### Data supplied ###
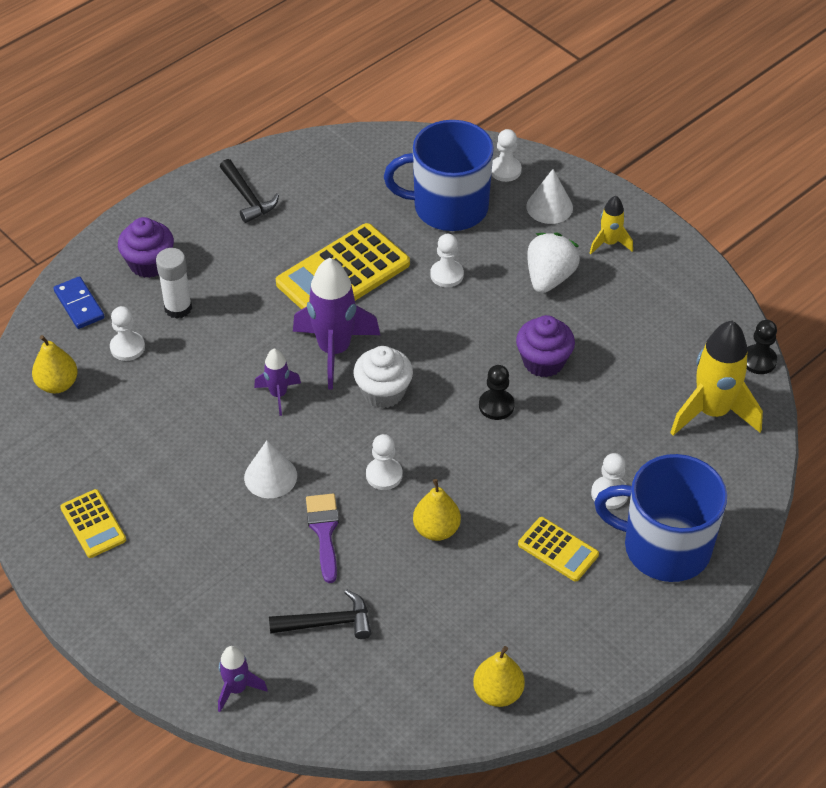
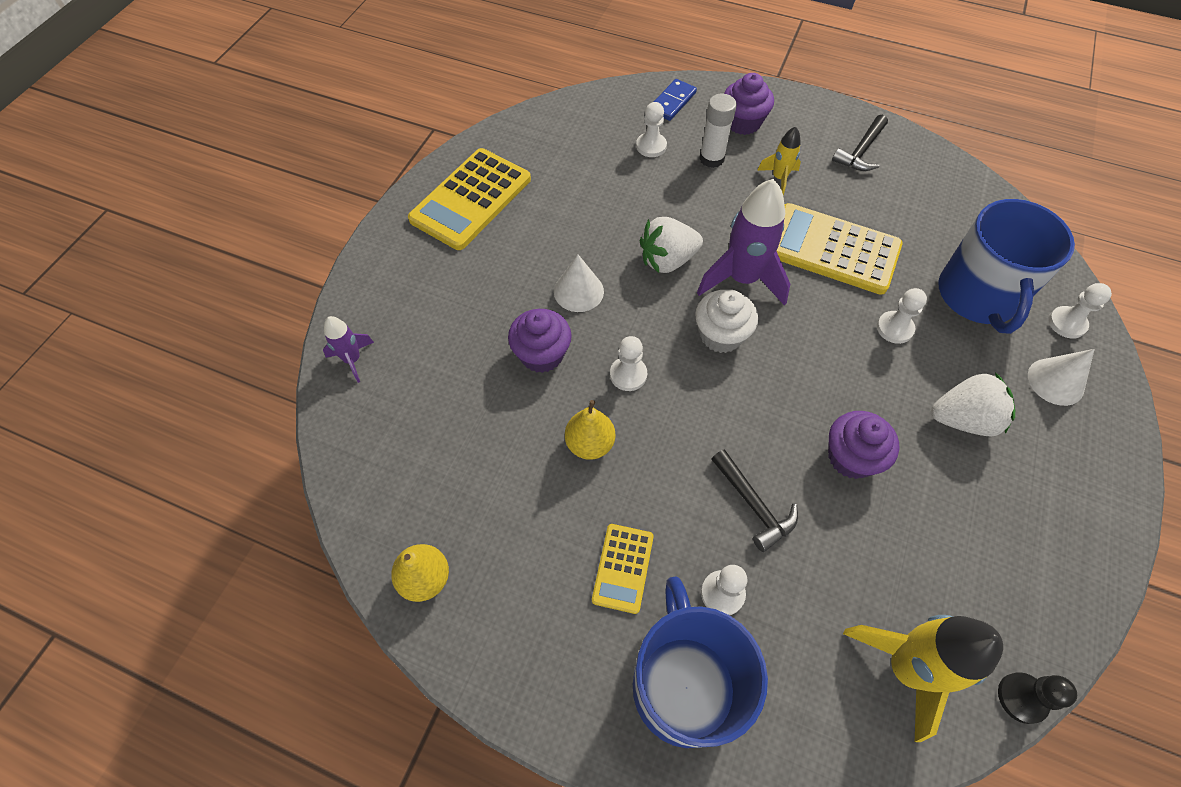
camera: 65 degrees right, 10 degrees up
yellow pear [32,335,78,393] -> none
yellow calculator [60,489,126,558] -> yellow calculator [408,148,531,250], size x1.90
purple rocket [254,348,301,416] -> white strawberry [640,217,703,273]
black hammer [269,589,371,639] -> black hammer moved to [711,449,798,552]
purple brush [306,494,339,583] -> purple cupcake [508,309,572,373]
blue mug [384,120,494,231] -> blue mug turned 150 degrees counterclockwise [938,199,1075,334]
black pawn [479,365,515,420] -> none
yellow rocket [590,196,633,254] -> yellow rocket moved to [757,126,801,196]

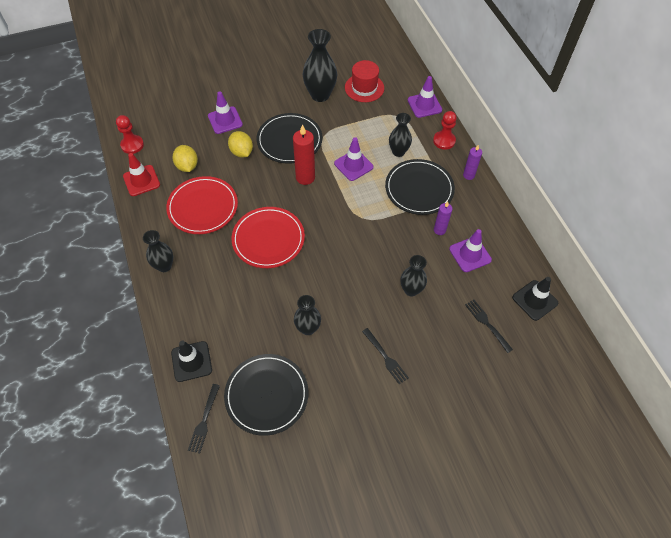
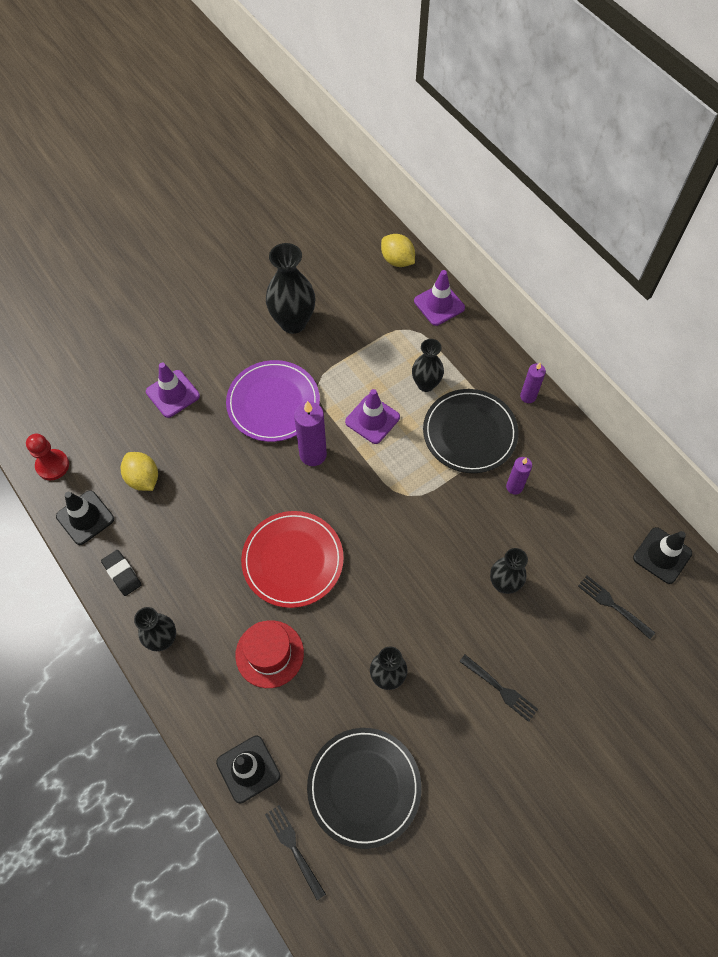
camera: 15 degrees left, 5 degrees up
red traffic cone [123,153,160,196] -> black traffic cone [56,490,114,545]
red plate [166,176,238,234] -> none
black fork [188,384,220,453] -> black fork turned 150 degrees clockwise [265,805,326,900]
yellow lemon [228,131,253,158] -> yellow lemon moved to [381,234,415,267]
black plate [257,113,323,164] -> purple plate [226,360,320,442]
red candle [293,124,315,185] -> purple candle [294,401,327,466]
red hat [345,60,384,102] -> red hat moved to [235,620,304,688]
red pawn [433,111,457,150] -> none
purple traffic cone [449,229,492,272] -> none
none -> black eraser [101,550,142,596]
###
**How to complete this task**
Line by line and exactly, reproduce the span from the line with "black pawn [479,365,515,420] -> none" through the end of the data above, both ends included, with pictures left out.

**Exercise solution**
black pawn [479,365,515,420] -> none
yellow rocket [590,196,633,254] -> yellow rocket moved to [757,126,801,196]

camera: 15 degrees left, 5 degrees up
red traffic cone [123,153,160,196] -> black traffic cone [56,490,114,545]
red plate [166,176,238,234] -> none
black fork [188,384,220,453] -> black fork turned 150 degrees clockwise [265,805,326,900]
yellow lemon [228,131,253,158] -> yellow lemon moved to [381,234,415,267]
black plate [257,113,323,164] -> purple plate [226,360,320,442]
red candle [293,124,315,185] -> purple candle [294,401,327,466]
red hat [345,60,384,102] -> red hat moved to [235,620,304,688]
red pawn [433,111,457,150] -> none
purple traffic cone [449,229,492,272] -> none
none -> black eraser [101,550,142,596]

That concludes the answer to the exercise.